▶ [ASSIGNMENT]: Give again exactly, and only, the lines between the line holding "kapelusz [biały] <231,385> => nothing" and the end of the listing, both boundary lines included.

▶ [DATASET EXCERPT]:
==============================

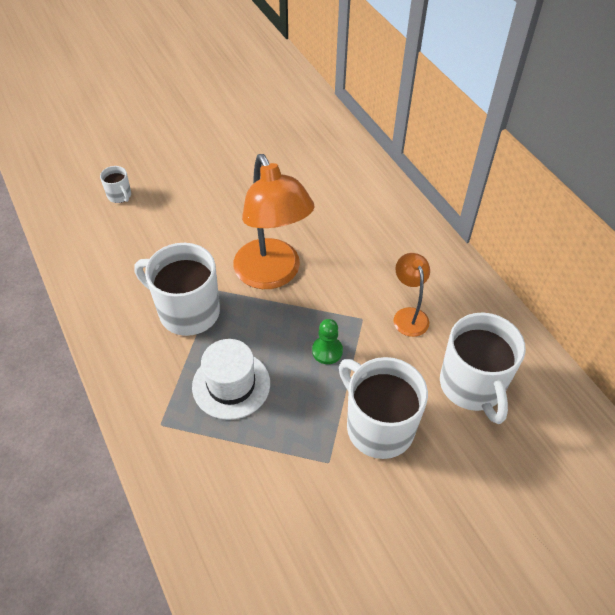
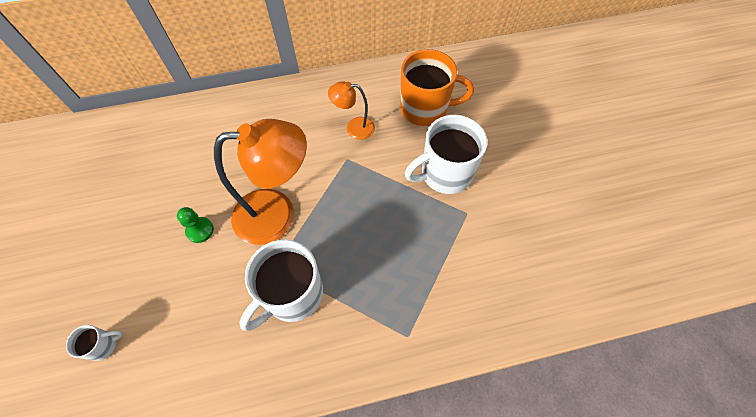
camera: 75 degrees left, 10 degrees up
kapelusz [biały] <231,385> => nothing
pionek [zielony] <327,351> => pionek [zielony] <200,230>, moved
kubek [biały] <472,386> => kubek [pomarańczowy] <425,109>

==============================

▶ [ANSWER SPACE]:
kapelusz [biały] <231,385> => nothing
pionek [zielony] <327,351> => pionek [zielony] <200,230>, moved
kubek [biały] <472,386> => kubek [pomarańczowy] <425,109>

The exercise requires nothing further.